(Beginning of Data for this task)

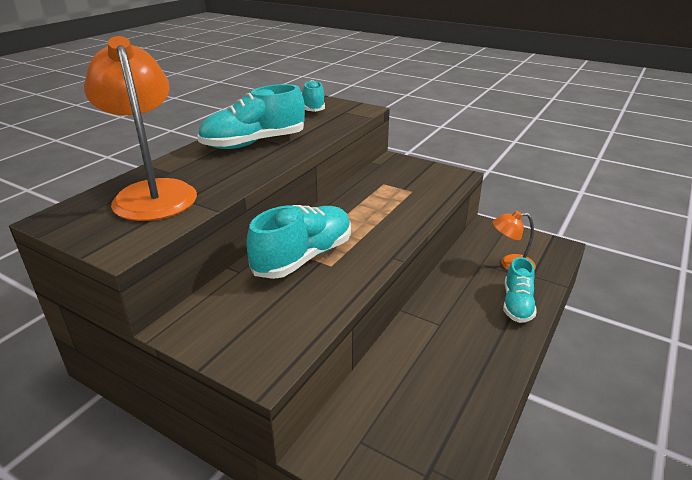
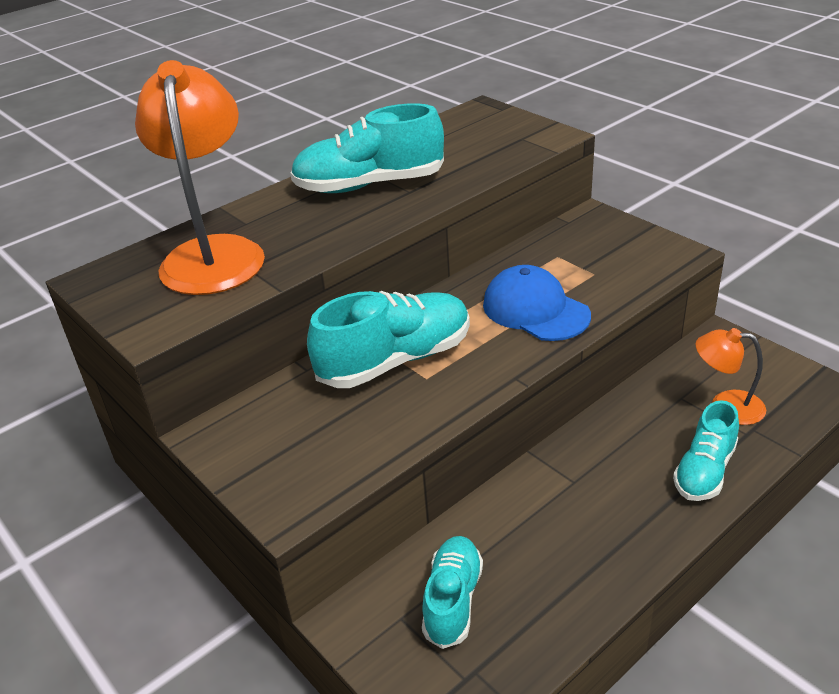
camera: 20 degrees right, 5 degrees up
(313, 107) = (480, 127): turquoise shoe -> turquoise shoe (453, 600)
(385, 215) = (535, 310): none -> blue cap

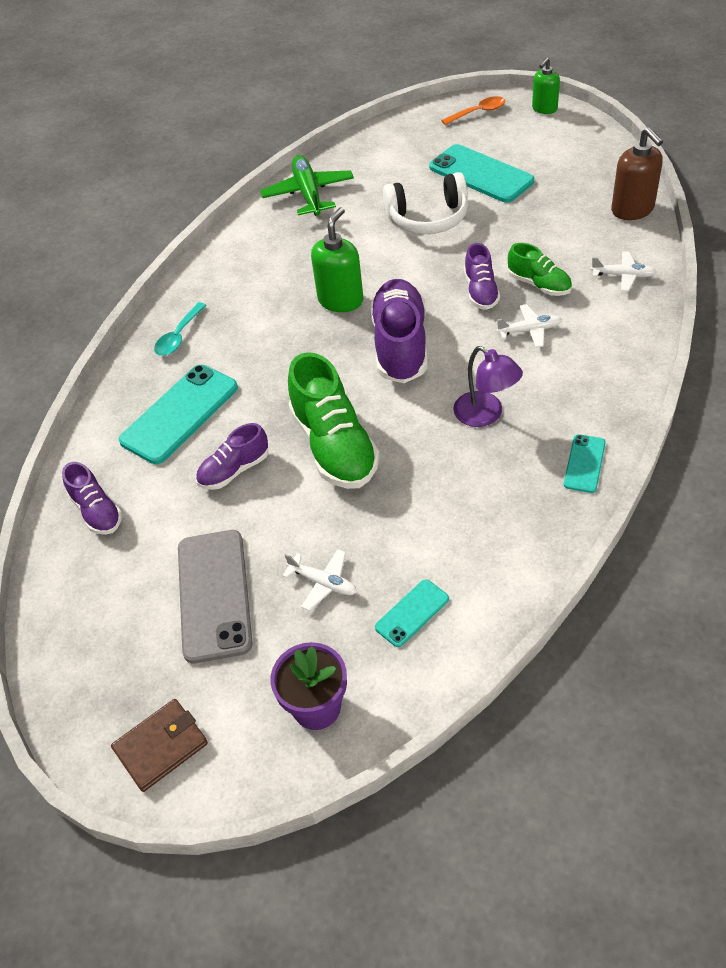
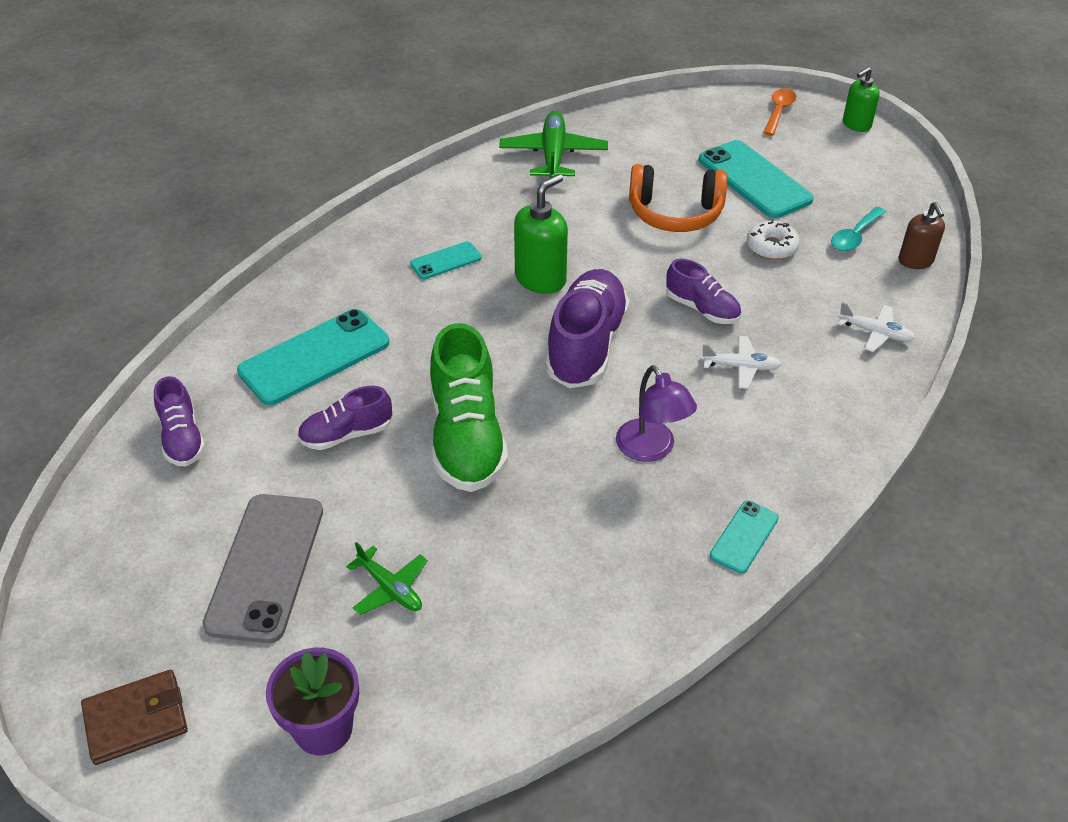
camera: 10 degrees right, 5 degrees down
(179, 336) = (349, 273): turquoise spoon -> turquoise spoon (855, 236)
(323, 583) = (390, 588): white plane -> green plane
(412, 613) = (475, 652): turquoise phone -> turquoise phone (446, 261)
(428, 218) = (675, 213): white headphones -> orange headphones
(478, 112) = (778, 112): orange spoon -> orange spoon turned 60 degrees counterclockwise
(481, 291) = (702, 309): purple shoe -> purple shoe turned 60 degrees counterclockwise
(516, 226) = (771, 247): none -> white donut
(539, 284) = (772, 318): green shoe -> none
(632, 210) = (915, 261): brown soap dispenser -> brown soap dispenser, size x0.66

(End of Data for this task)

Exercise goal
The answer should consist only of the lines from the one with "(478, 112) = (778, 112): orange" to the final line of the records above, retyped word for word.

Output
(478, 112) = (778, 112): orange spoon -> orange spoon turned 60 degrees counterclockwise
(481, 291) = (702, 309): purple shoe -> purple shoe turned 60 degrees counterclockwise
(516, 226) = (771, 247): none -> white donut
(539, 284) = (772, 318): green shoe -> none
(632, 210) = (915, 261): brown soap dispenser -> brown soap dispenser, size x0.66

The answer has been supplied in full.